If a line in the data holds "turquoise", copy that line out in full.

#### Dataset records:
_ _ _
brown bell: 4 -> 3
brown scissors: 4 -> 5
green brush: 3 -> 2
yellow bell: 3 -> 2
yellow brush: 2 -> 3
_ _ _
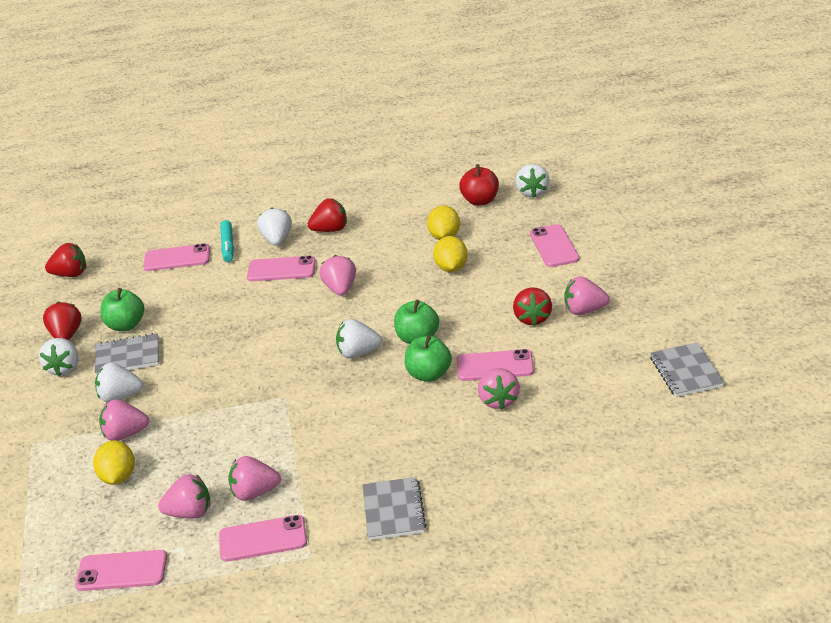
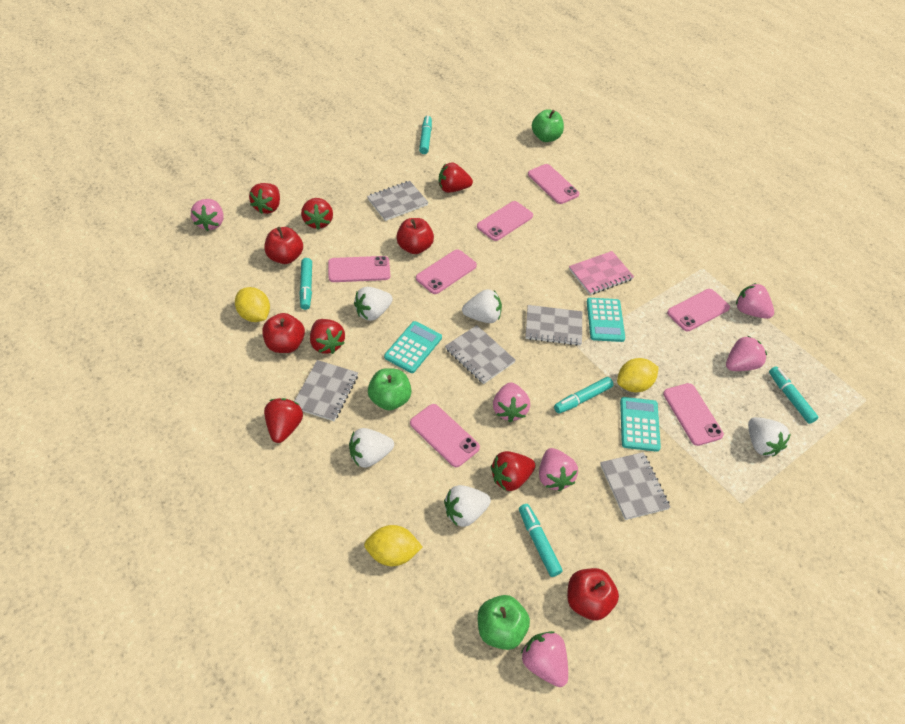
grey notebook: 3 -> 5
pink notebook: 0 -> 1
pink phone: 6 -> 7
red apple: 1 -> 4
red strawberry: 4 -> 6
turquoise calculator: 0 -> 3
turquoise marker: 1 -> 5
_ _ _
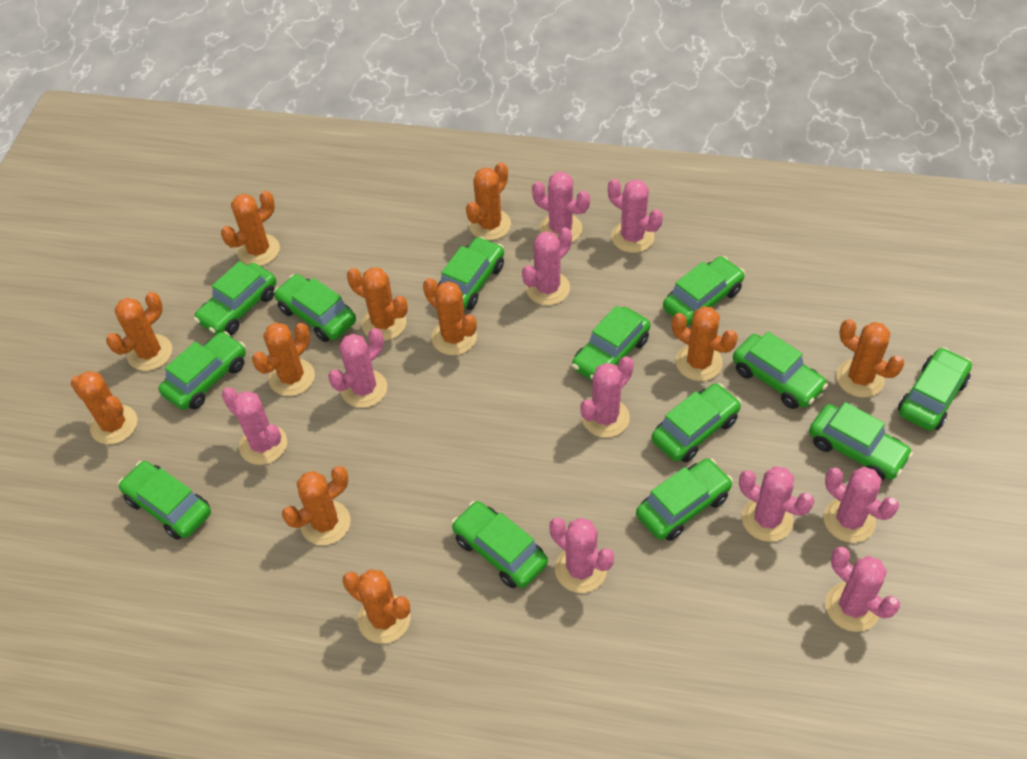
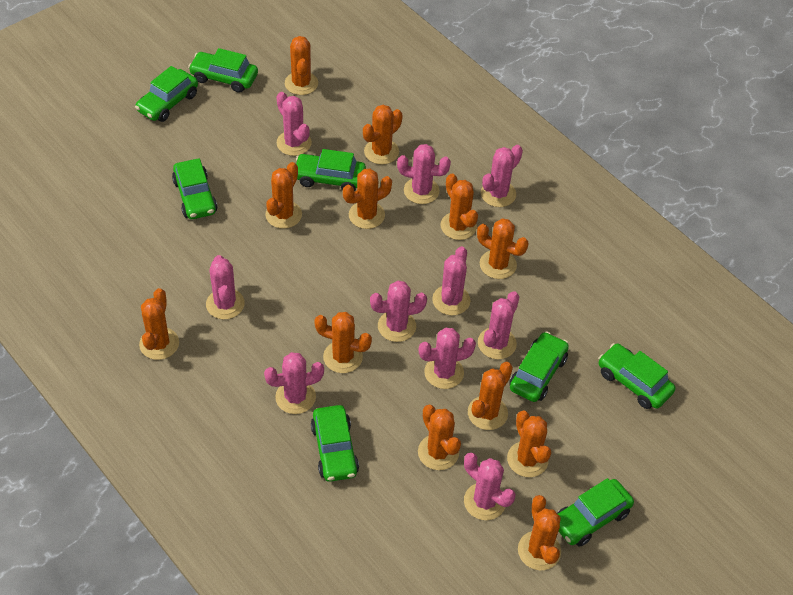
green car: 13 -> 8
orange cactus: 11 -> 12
_ _ _
#### Response area:
turquoise calculator: 0 -> 3
turquoise marker: 1 -> 5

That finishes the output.